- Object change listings
== == ==
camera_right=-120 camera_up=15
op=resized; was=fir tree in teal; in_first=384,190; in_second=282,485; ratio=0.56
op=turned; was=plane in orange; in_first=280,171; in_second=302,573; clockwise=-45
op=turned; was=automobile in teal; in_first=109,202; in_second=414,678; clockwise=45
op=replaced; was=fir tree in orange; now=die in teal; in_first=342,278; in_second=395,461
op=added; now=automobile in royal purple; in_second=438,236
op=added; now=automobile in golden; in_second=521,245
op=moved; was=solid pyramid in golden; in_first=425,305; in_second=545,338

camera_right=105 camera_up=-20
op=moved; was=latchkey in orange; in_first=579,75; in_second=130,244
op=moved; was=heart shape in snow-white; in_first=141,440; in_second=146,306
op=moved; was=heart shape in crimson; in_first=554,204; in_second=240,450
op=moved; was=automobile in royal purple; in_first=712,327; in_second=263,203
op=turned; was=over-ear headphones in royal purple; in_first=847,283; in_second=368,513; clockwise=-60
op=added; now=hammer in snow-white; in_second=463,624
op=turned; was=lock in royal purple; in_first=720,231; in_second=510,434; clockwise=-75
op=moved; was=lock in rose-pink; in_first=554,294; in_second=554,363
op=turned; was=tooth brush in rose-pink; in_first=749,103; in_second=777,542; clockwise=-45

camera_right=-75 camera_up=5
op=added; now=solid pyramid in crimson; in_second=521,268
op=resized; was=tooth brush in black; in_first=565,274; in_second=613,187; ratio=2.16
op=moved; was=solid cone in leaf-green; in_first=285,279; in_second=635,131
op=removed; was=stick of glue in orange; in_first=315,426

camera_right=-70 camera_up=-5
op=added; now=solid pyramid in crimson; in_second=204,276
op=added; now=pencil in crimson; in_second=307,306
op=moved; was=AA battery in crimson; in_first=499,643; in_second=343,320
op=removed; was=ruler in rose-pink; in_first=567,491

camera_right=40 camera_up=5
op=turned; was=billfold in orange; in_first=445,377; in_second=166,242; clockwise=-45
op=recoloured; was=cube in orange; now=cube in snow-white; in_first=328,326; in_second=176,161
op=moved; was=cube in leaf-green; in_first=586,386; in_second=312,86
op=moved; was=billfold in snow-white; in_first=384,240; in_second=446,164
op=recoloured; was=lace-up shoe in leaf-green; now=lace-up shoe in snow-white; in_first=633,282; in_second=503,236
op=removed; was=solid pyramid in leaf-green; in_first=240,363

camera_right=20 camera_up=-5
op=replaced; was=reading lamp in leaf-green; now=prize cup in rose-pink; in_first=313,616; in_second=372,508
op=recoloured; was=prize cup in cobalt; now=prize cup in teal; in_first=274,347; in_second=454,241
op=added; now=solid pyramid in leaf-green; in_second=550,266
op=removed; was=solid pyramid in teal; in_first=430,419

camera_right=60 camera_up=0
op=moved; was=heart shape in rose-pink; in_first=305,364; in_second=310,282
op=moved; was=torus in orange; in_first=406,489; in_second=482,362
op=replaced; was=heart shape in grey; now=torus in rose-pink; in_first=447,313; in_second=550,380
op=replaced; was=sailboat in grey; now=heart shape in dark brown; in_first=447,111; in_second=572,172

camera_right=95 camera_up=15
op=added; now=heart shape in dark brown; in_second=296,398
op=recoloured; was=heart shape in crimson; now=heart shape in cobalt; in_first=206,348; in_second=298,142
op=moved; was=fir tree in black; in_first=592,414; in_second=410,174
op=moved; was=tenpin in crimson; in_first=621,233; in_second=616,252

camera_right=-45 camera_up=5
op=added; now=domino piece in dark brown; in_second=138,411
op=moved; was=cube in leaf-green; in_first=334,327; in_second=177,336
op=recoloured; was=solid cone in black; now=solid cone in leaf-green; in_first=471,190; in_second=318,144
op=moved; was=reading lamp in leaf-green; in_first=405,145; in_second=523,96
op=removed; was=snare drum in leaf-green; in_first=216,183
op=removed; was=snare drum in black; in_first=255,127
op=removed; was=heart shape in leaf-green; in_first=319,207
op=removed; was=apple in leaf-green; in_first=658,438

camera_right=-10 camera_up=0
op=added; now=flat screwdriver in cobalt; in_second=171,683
== == ==
- WORK ORDER
When the line with "op=added; now=automobile in royal" is reached in the data above, begin copying, and stop after the line with "op=added; now=automobile in golden;"; copy each line exactly, both ends included.

- ANSWER
op=added; now=automobile in royal purple; in_second=438,236
op=added; now=automobile in golden; in_second=521,245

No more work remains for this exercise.